__DATA SHOWN__:
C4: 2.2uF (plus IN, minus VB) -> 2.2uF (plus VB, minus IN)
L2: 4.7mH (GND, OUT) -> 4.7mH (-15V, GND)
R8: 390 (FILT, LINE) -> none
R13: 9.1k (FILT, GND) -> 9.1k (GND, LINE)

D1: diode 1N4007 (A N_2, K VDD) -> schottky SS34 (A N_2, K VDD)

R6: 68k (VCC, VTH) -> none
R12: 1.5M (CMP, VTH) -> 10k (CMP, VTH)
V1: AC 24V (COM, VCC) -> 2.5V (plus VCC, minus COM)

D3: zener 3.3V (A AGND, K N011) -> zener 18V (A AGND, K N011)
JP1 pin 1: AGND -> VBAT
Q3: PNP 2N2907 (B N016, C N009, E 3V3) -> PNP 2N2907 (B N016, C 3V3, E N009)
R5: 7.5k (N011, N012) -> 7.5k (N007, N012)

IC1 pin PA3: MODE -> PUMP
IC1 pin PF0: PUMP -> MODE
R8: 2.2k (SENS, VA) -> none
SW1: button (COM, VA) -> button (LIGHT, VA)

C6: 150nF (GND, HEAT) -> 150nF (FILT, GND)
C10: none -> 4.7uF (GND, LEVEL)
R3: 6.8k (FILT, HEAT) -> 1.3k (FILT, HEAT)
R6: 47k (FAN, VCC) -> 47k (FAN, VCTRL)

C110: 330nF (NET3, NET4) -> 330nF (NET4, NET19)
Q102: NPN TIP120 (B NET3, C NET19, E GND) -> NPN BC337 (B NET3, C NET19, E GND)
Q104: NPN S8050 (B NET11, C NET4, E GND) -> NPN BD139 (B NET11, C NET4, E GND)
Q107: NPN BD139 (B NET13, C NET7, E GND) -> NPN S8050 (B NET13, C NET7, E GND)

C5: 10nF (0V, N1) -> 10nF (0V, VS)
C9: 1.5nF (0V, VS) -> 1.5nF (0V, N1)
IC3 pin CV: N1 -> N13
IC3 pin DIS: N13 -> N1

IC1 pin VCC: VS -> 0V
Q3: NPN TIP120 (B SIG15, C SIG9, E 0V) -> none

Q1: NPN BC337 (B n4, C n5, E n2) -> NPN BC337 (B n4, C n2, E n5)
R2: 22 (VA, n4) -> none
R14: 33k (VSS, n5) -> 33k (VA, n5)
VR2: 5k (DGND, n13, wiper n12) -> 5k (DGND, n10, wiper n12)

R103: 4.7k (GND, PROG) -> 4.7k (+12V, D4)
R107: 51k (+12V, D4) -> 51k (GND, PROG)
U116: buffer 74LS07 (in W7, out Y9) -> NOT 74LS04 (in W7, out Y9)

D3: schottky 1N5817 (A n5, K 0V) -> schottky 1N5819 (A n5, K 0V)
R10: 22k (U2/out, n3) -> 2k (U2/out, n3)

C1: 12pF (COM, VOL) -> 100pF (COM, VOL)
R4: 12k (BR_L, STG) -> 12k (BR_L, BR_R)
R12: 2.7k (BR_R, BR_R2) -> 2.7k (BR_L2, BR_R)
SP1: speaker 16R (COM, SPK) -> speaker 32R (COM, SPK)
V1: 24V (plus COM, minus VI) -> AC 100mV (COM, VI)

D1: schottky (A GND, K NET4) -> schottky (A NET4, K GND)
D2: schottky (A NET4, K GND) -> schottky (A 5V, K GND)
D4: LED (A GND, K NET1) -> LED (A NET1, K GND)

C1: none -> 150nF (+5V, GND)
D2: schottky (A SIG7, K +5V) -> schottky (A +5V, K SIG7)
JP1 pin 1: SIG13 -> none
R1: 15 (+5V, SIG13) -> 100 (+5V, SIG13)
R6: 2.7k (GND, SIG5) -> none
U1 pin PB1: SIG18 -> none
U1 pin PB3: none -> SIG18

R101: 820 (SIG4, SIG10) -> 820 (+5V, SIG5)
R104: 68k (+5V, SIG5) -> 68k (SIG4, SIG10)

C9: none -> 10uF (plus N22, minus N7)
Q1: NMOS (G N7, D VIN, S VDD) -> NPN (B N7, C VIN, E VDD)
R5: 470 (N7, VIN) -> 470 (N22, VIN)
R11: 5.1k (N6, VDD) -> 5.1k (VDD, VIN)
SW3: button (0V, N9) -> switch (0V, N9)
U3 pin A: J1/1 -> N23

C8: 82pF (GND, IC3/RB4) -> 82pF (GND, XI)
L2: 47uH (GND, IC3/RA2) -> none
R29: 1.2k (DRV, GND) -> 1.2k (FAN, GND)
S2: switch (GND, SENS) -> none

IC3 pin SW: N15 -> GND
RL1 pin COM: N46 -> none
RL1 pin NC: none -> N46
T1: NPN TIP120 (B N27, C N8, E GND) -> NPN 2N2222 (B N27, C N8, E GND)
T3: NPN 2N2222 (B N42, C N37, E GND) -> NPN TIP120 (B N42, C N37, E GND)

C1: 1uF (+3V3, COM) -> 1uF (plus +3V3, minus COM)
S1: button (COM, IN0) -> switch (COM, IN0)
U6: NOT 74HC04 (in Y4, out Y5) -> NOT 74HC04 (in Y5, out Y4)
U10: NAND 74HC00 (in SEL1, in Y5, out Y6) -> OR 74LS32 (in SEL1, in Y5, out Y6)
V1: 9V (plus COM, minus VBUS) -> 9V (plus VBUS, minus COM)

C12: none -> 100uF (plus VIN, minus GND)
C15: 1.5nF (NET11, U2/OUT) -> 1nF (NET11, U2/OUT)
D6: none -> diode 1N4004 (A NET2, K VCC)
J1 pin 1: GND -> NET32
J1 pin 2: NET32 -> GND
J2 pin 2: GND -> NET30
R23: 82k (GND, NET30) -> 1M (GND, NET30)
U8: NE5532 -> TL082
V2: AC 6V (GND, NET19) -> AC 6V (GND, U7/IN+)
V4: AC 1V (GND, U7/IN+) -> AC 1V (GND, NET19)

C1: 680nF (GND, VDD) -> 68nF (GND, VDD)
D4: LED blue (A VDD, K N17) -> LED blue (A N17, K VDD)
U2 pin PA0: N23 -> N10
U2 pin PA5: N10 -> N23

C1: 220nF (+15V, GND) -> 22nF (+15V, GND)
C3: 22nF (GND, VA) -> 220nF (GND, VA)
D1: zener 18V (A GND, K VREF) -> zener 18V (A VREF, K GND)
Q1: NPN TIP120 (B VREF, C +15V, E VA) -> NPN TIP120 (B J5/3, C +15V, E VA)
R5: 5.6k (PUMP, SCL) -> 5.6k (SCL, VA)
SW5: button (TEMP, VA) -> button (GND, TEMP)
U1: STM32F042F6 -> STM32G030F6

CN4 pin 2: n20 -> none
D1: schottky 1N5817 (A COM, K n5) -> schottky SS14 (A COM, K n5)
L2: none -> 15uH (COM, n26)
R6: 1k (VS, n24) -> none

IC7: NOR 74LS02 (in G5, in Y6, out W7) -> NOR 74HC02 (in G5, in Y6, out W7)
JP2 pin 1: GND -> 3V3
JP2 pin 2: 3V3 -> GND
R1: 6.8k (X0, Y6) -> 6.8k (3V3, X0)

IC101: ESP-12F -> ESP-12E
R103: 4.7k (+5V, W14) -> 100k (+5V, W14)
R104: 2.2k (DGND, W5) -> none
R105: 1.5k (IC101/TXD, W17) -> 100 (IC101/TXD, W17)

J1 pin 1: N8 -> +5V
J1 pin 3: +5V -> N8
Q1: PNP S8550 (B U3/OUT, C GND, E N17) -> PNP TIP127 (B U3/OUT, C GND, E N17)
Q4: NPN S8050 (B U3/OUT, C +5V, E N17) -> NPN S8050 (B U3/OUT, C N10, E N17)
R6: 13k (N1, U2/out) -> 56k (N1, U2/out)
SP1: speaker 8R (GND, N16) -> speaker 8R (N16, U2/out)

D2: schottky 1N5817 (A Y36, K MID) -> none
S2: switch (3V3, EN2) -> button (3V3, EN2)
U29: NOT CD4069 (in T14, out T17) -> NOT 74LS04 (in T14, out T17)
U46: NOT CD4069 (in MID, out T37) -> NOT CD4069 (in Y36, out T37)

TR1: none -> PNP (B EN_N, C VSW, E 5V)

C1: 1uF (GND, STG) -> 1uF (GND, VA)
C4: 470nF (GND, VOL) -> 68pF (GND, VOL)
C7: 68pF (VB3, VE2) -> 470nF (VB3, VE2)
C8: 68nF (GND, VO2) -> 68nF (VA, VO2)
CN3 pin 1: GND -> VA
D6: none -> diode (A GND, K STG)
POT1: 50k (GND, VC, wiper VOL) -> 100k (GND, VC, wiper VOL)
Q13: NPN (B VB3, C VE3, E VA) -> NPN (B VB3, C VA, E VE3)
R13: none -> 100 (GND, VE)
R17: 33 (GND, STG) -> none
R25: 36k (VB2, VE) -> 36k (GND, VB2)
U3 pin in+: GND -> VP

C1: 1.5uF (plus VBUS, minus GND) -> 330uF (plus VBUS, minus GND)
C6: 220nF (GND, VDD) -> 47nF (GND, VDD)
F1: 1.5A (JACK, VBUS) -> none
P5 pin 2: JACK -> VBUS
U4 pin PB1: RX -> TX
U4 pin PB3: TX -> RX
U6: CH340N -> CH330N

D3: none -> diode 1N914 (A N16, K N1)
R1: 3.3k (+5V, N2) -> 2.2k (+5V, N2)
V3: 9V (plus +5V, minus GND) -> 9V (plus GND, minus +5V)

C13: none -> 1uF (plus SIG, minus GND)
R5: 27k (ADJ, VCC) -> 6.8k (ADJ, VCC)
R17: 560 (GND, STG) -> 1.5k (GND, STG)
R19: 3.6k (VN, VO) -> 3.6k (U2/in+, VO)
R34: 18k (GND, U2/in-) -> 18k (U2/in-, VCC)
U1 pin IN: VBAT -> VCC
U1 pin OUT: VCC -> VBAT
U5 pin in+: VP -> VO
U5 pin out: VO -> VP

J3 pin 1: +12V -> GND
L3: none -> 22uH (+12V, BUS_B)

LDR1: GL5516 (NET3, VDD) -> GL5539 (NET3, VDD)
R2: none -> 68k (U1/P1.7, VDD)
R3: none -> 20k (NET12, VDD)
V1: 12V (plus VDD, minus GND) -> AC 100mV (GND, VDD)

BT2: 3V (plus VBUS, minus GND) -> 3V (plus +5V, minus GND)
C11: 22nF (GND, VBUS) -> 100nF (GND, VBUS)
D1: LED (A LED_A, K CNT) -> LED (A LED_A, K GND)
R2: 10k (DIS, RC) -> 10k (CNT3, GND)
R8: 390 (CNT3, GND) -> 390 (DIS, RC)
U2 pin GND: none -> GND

__TASK TO CARRY OUT__:
Among the lines of the data, find every one that holds "VBAT" and copy it.

__EXERCISE RESPONSE__:
JP1 pin 1: AGND -> VBAT
U1 pin IN: VBAT -> VCC
U1 pin OUT: VCC -> VBAT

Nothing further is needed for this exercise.